▸ To do:
An exact transcription of every entry is required. Images are not part of it.

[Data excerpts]
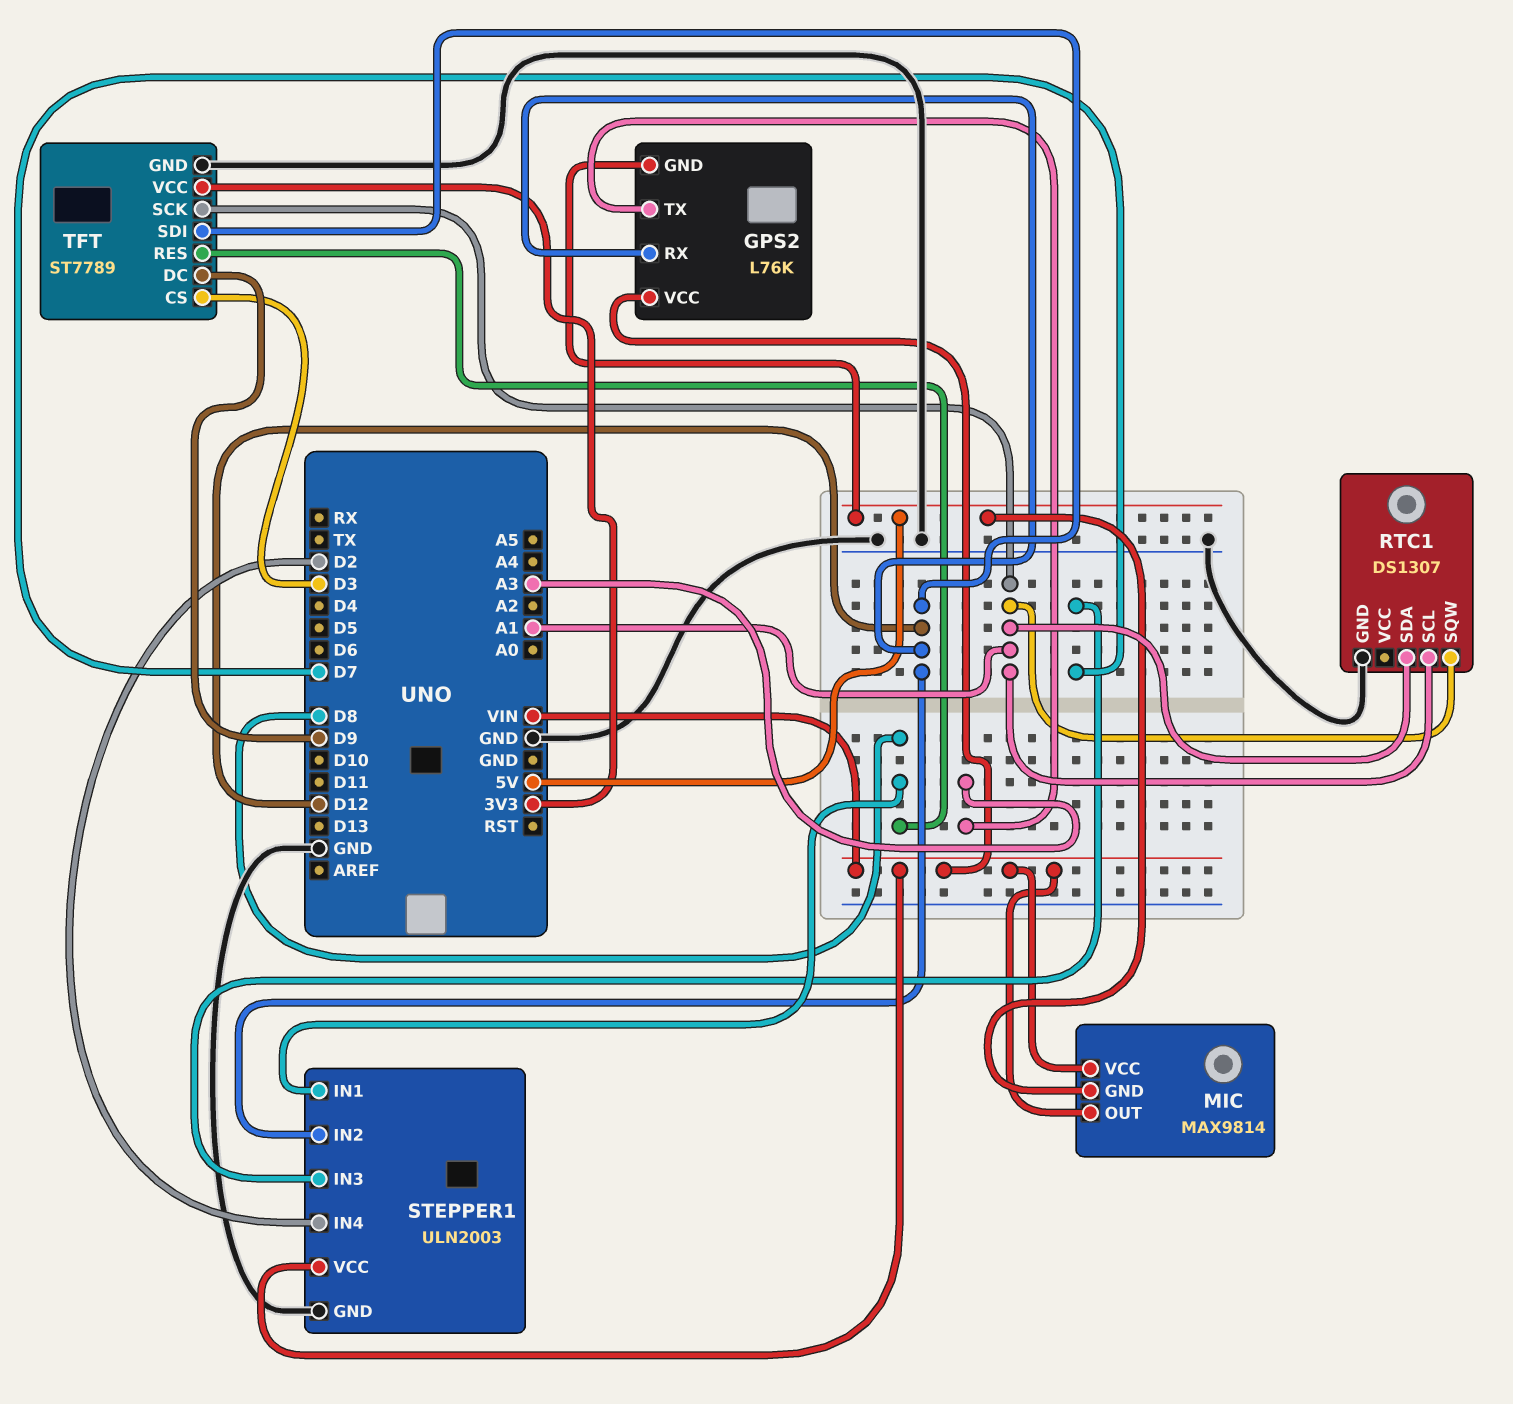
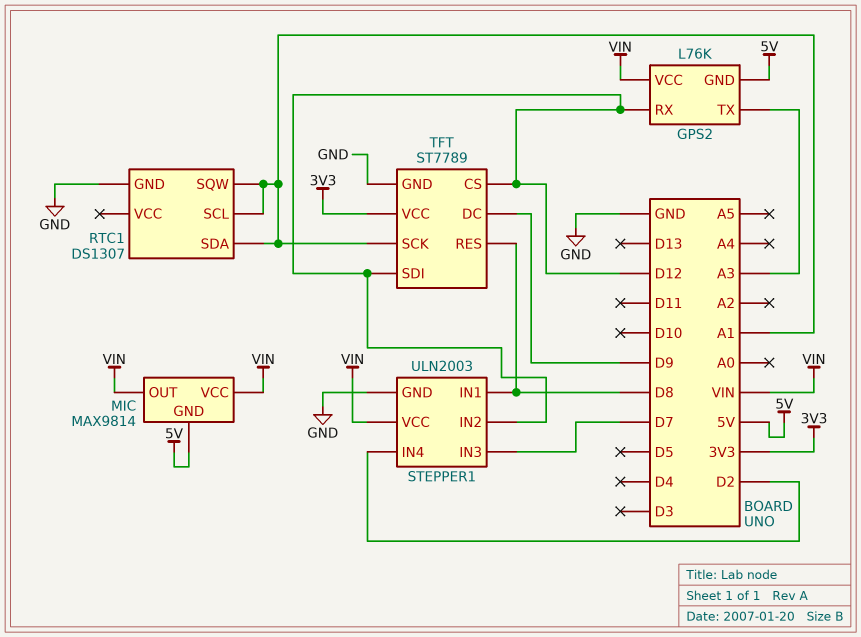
TFT pin CS: D3 -> D12

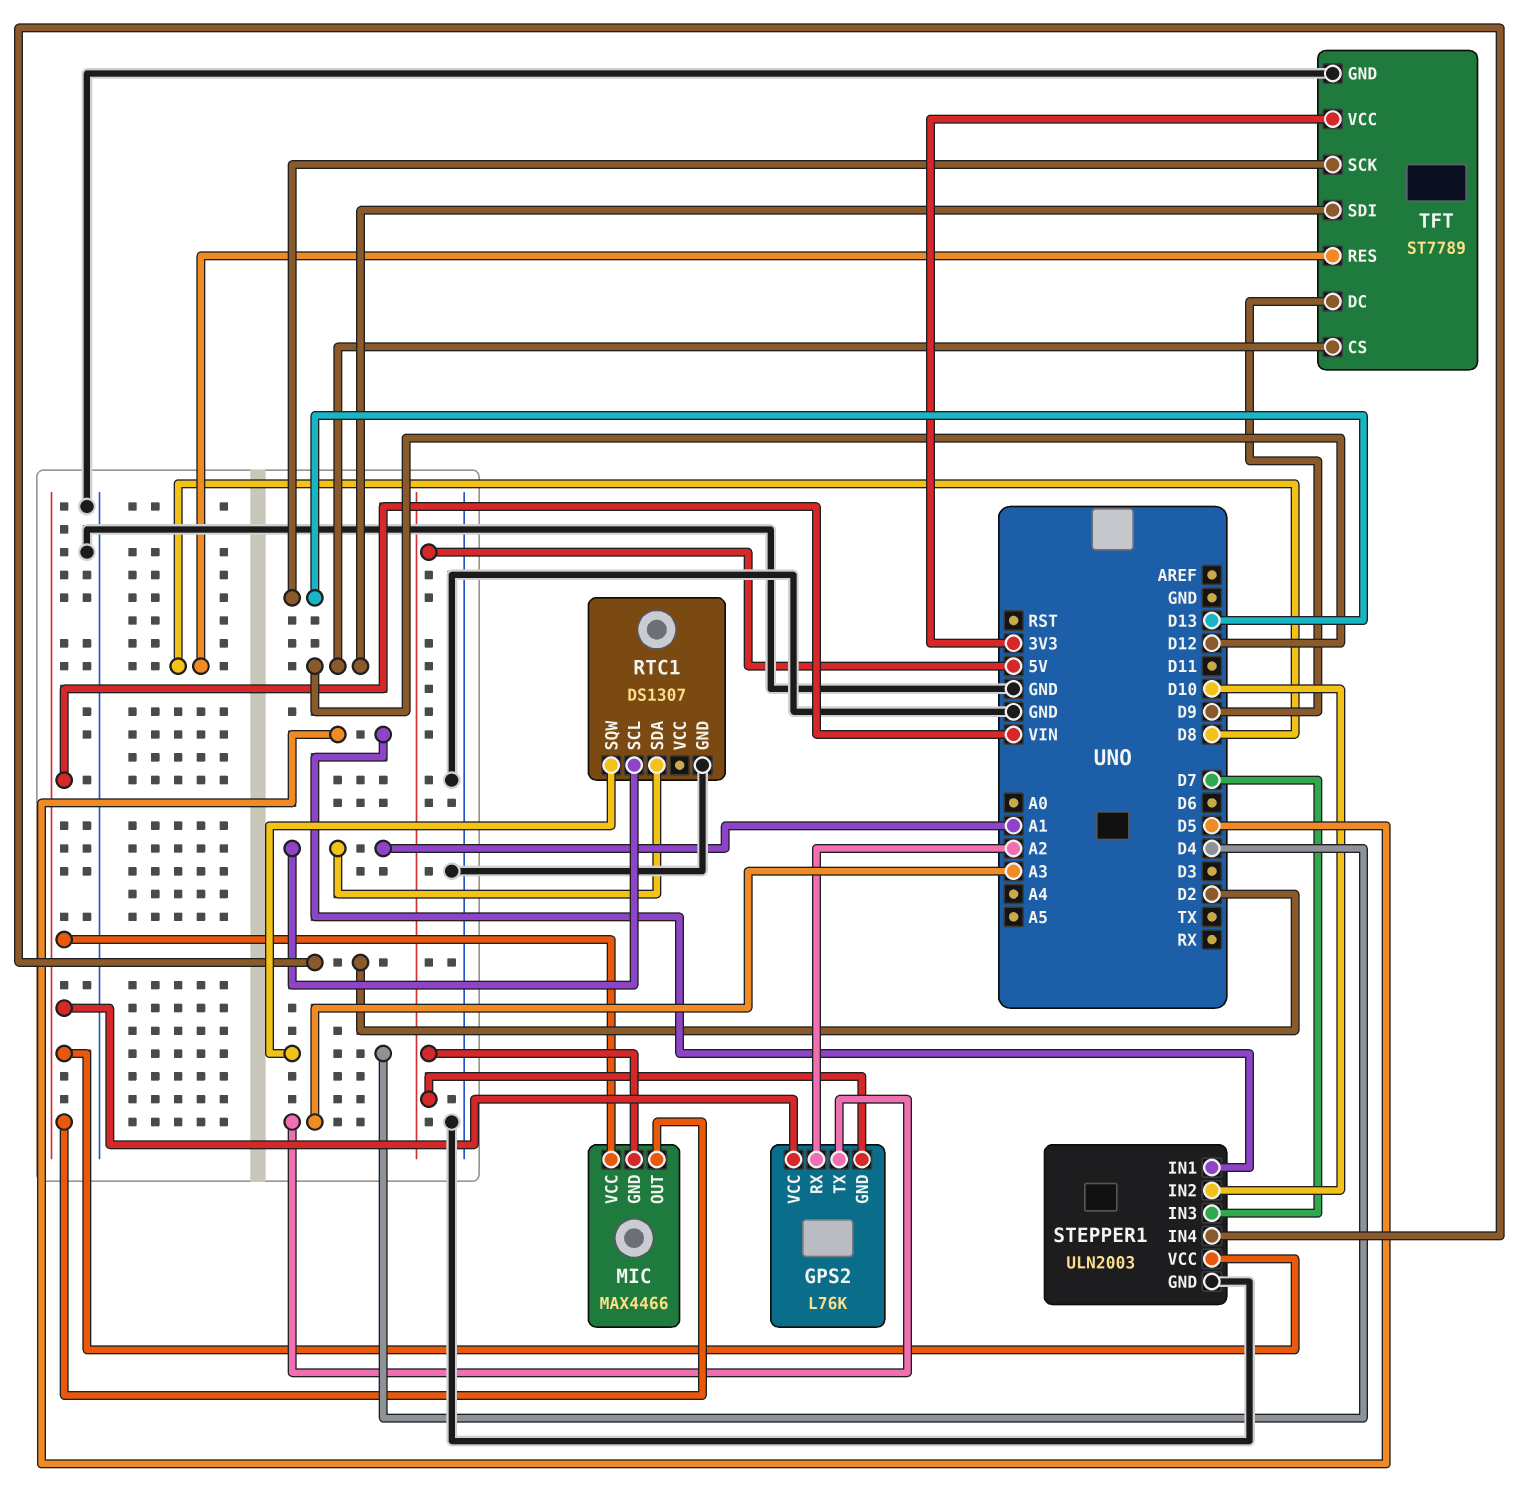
GPS2 pin RX: D12 -> A2
MIC: MAX9814 -> MAX4466
RTC1 pin SQW: A1 -> D4
STEPPER1 pin IN1: D8 -> D5
STEPPER1 pin IN2: D12 -> D10
TFT pin SCK: A1 -> D13

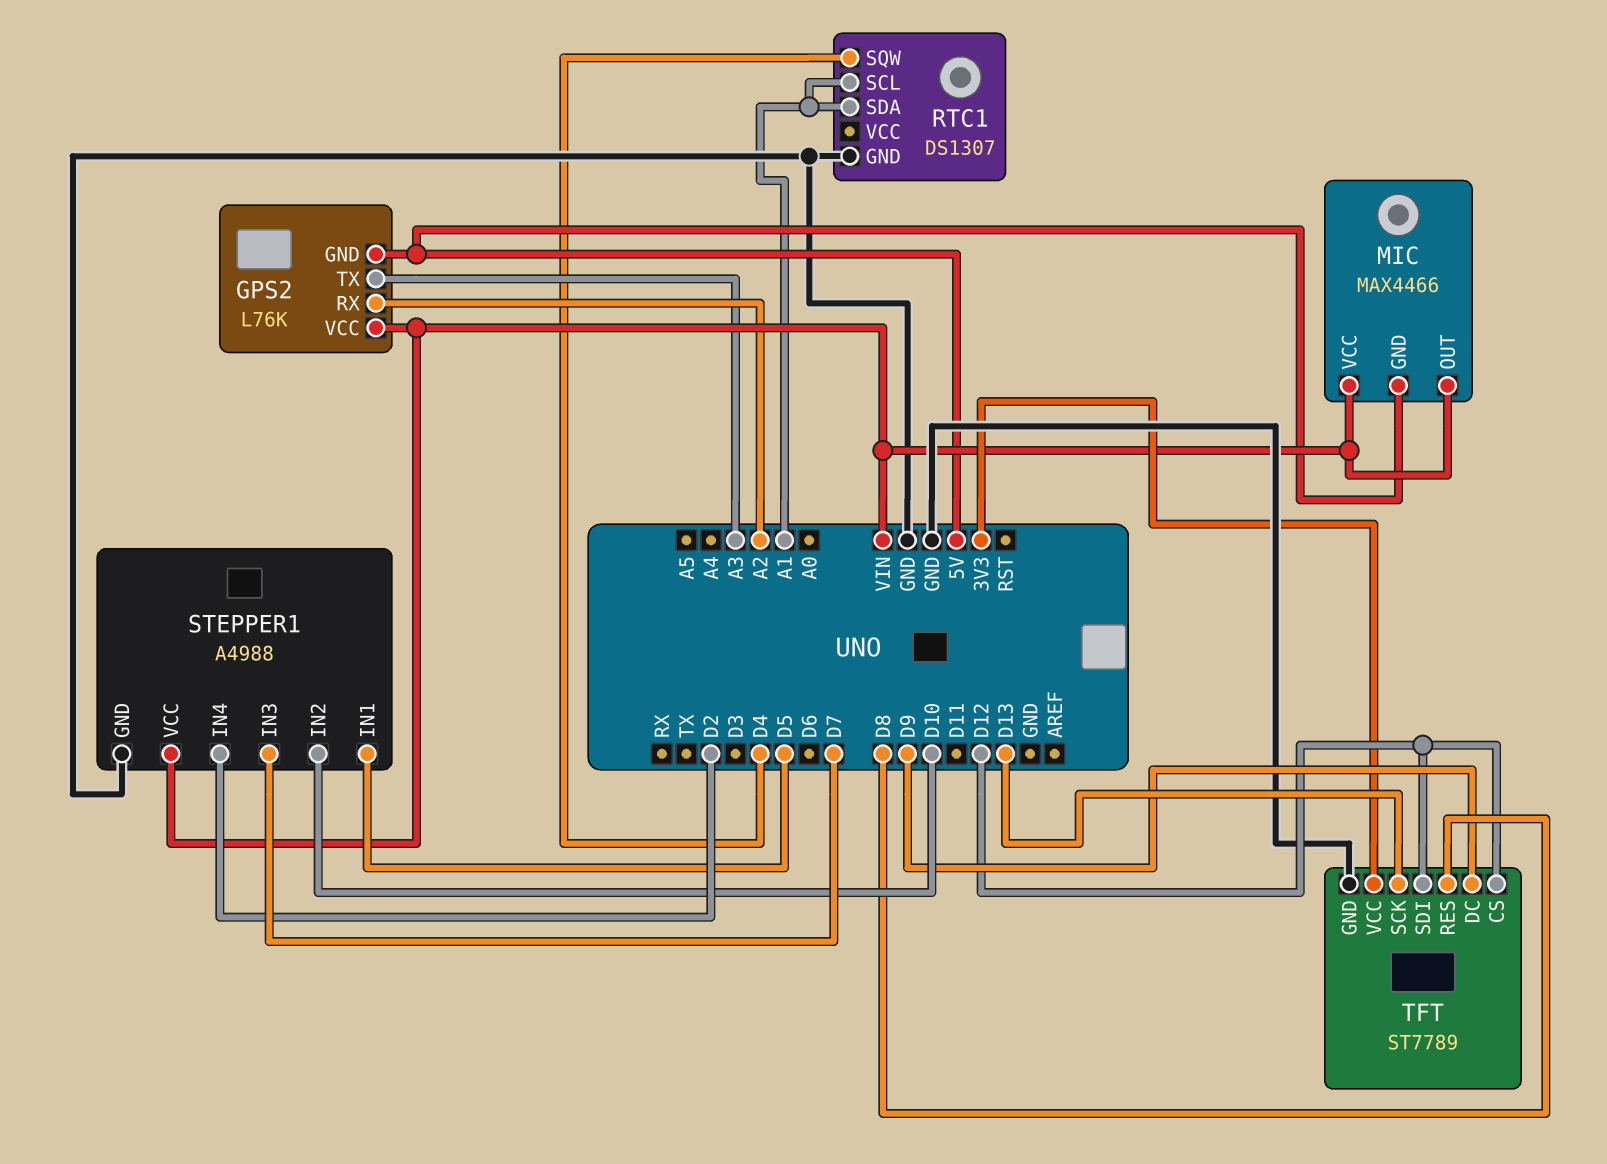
STEPPER1: ULN2003 -> A4988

▸ Exercise result:
TFT pin CS: D3 -> D12

GPS2 pin RX: D12 -> A2
MIC: MAX9814 -> MAX4466
RTC1 pin SQW: A1 -> D4
STEPPER1 pin IN1: D8 -> D5
STEPPER1 pin IN2: D12 -> D10
TFT pin SCK: A1 -> D13

STEPPER1: ULN2003 -> A4988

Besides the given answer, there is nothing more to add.